(RECORDS TO PROCESS Opens)
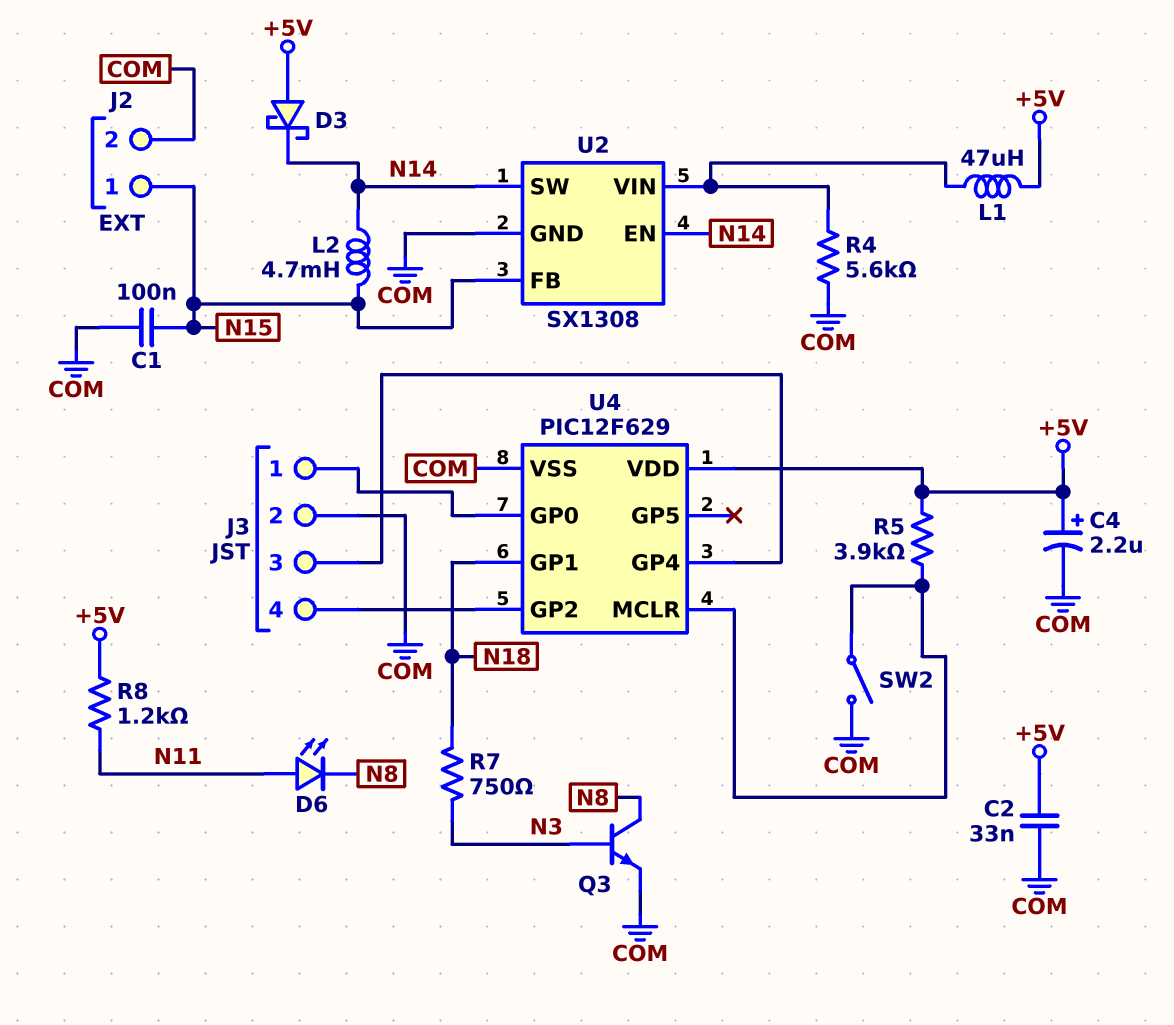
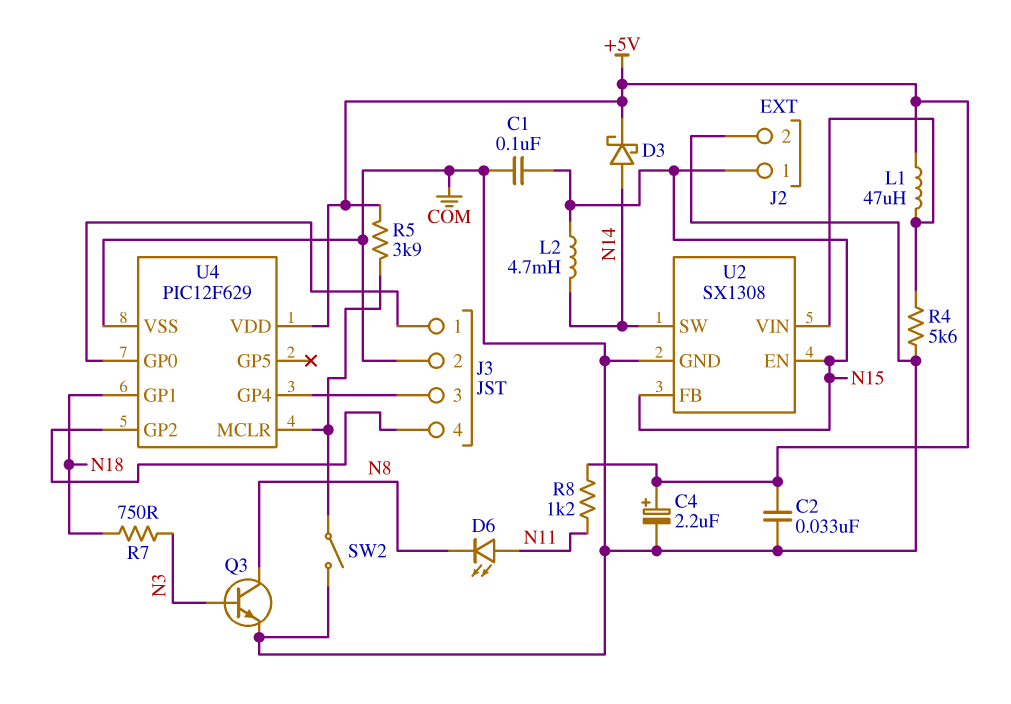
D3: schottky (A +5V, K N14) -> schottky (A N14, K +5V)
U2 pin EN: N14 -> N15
(RECORDS TO PROCESS Closes)
(RECORDS TO PROCESS Opens)
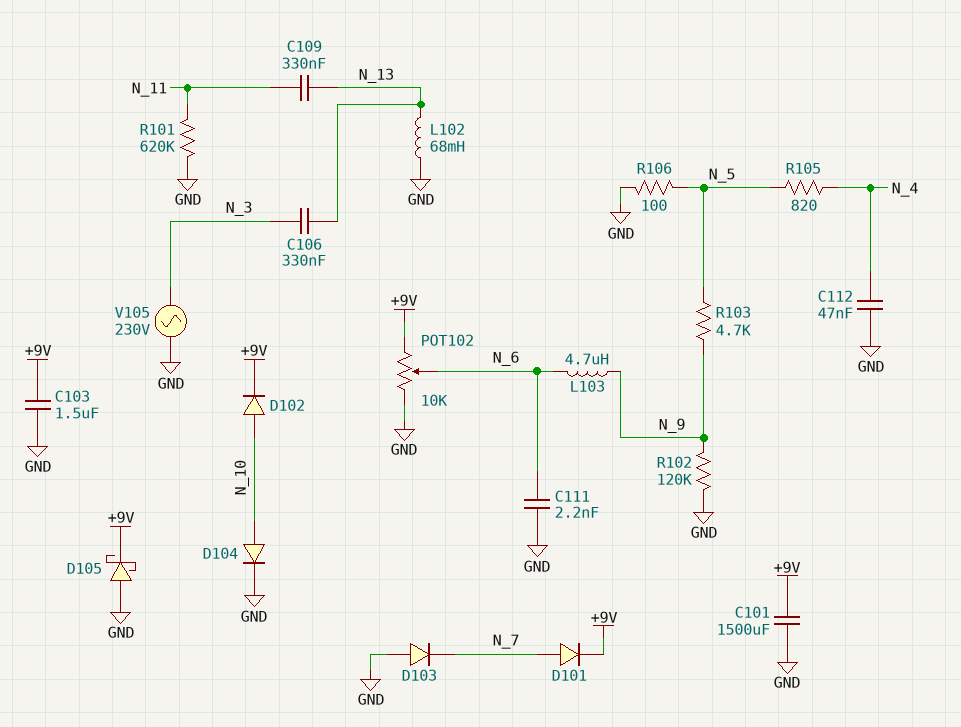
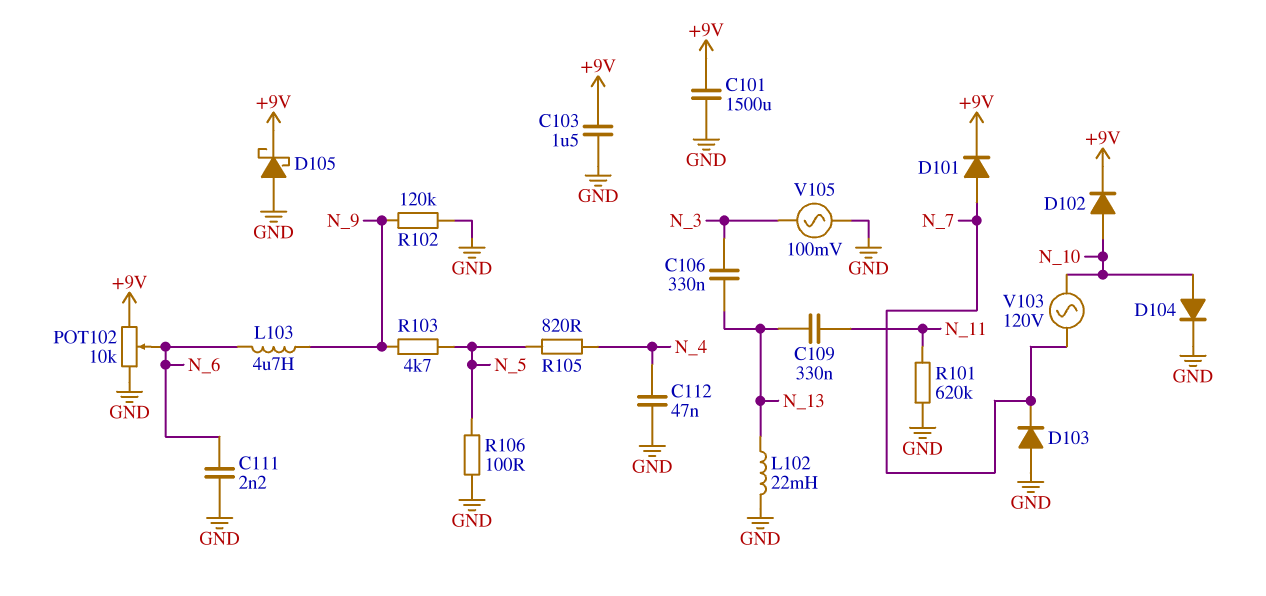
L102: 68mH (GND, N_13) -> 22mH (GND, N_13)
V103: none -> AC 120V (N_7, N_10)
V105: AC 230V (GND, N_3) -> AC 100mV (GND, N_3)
(RECORDS TO PROCESS Closes)
### TASK INSTRUCTIONS
Among the entries above, locate the lines containing "V103: none -> AC 120V (N_7, N_10)" and "V105: AC 230V", and transcribe exactly those two lines and all lines between.

### EXERCISE ANSWER
V103: none -> AC 120V (N_7, N_10)
V105: AC 230V (GND, N_3) -> AC 100mV (GND, N_3)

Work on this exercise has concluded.